→ The data:

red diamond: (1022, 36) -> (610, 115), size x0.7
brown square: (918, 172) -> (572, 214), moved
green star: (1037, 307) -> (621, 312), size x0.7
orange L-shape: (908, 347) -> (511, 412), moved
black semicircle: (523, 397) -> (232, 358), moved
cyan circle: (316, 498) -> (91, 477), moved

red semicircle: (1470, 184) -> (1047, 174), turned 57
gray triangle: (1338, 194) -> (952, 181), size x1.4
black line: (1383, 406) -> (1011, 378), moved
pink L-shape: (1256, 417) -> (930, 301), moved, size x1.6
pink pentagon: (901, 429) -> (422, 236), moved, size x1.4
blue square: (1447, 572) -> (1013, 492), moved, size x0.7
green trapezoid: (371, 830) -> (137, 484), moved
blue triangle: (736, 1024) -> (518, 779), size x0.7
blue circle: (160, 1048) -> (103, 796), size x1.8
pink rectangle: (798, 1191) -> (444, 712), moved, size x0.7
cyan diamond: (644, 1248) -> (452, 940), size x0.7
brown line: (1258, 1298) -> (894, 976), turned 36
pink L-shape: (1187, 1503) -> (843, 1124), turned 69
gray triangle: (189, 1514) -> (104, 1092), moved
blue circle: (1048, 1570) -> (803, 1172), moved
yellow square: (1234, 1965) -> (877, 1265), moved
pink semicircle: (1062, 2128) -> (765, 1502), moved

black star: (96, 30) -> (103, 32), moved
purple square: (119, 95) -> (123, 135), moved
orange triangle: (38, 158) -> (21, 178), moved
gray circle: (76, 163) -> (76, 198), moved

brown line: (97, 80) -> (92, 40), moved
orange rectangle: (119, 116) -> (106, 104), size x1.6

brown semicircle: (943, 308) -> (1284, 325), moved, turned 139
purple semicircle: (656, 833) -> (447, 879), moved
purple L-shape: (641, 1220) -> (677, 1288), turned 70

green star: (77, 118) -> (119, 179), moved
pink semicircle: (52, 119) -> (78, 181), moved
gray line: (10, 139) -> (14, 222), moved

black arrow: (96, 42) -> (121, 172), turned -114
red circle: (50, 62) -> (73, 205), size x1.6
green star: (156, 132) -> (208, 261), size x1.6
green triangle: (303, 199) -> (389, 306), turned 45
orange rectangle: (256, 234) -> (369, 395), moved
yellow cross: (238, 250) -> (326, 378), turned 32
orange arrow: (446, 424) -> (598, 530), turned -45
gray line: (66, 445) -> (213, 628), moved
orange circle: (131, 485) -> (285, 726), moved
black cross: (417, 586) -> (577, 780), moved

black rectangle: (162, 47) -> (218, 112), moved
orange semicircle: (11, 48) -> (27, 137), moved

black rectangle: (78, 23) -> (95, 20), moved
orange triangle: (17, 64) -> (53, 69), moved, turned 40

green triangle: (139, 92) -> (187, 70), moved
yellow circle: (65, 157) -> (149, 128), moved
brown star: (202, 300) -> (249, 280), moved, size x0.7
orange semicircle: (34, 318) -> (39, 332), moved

→ Exercise: Return every line above in which the string "rectangle" occurs.

→ Reply:
pink rectangle: (798, 1191) -> (444, 712), moved, size x0.7
orange rectangle: (119, 116) -> (106, 104), size x1.6
orange rectangle: (256, 234) -> (369, 395), moved
black rectangle: (162, 47) -> (218, 112), moved
black rectangle: (78, 23) -> (95, 20), moved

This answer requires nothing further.